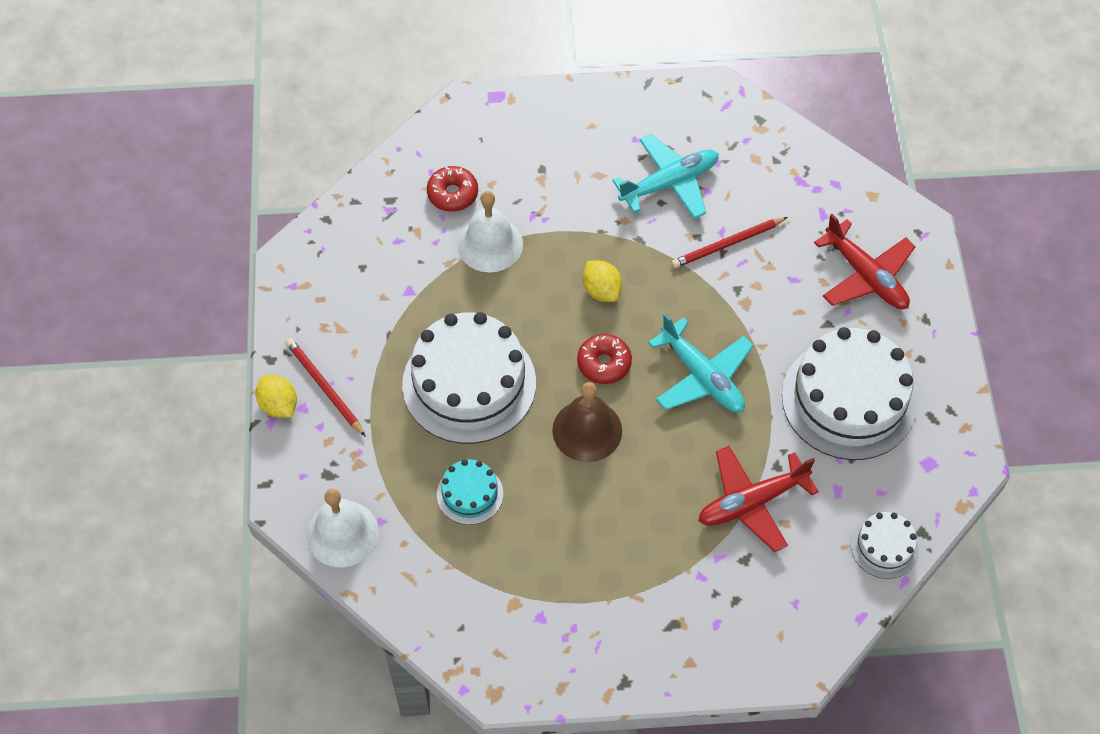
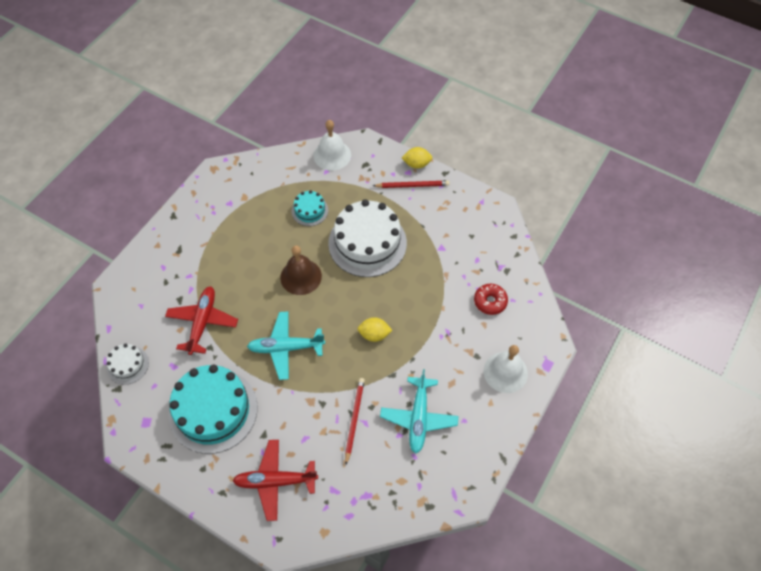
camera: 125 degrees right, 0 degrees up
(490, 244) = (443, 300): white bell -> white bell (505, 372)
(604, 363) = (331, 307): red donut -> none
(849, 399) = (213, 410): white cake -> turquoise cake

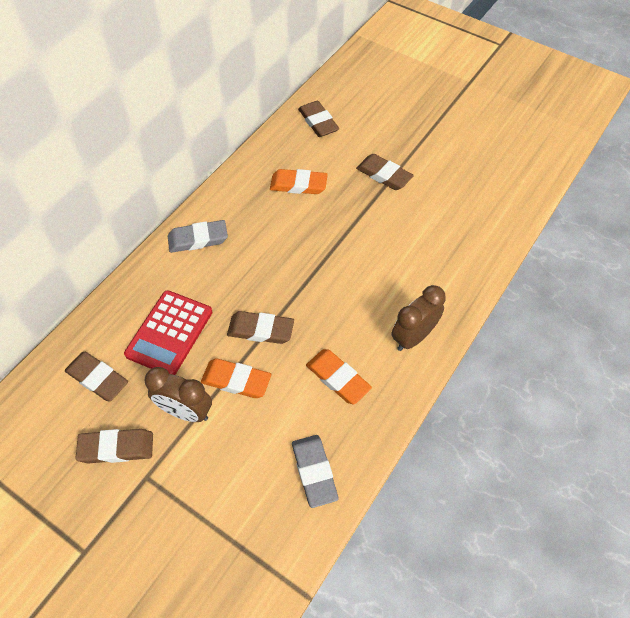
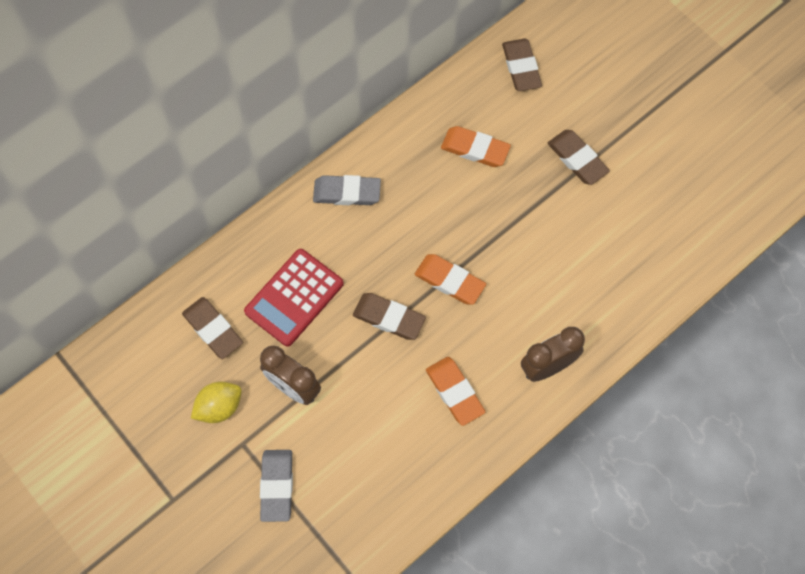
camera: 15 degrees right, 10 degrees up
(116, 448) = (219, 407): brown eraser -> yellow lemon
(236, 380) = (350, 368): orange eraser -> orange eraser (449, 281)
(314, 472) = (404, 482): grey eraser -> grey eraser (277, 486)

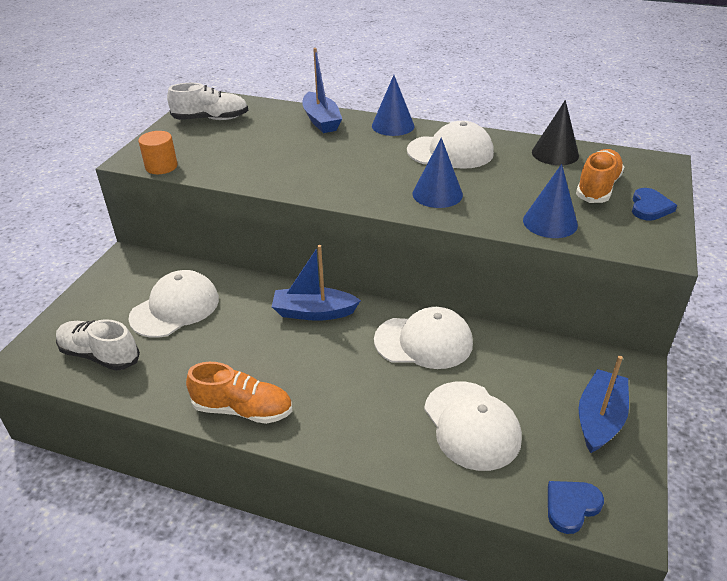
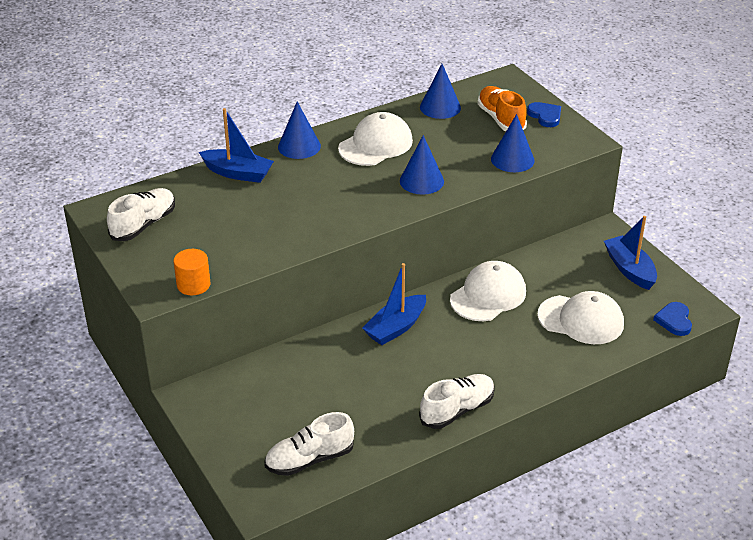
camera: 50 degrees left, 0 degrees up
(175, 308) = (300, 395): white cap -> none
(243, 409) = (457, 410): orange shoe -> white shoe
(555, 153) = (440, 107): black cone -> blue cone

:::::

#### What to produce:
Working down from the line with "(849, 399) = (213, 410): white", copy each line exactly until the last line of the entries, which is also included. Omit the pictures.

#### Exercise output:
(849, 399) = (213, 410): white cake -> turquoise cake

camera: 15 degrees right, 10 degrees up
(116, 448) = (219, 407): brown eraser -> yellow lemon
(236, 380) = (350, 368): orange eraser -> orange eraser (449, 281)
(314, 472) = (404, 482): grey eraser -> grey eraser (277, 486)

camera: 50 degrees left, 0 degrees up
(175, 308) = (300, 395): white cap -> none
(243, 409) = (457, 410): orange shoe -> white shoe
(555, 153) = (440, 107): black cone -> blue cone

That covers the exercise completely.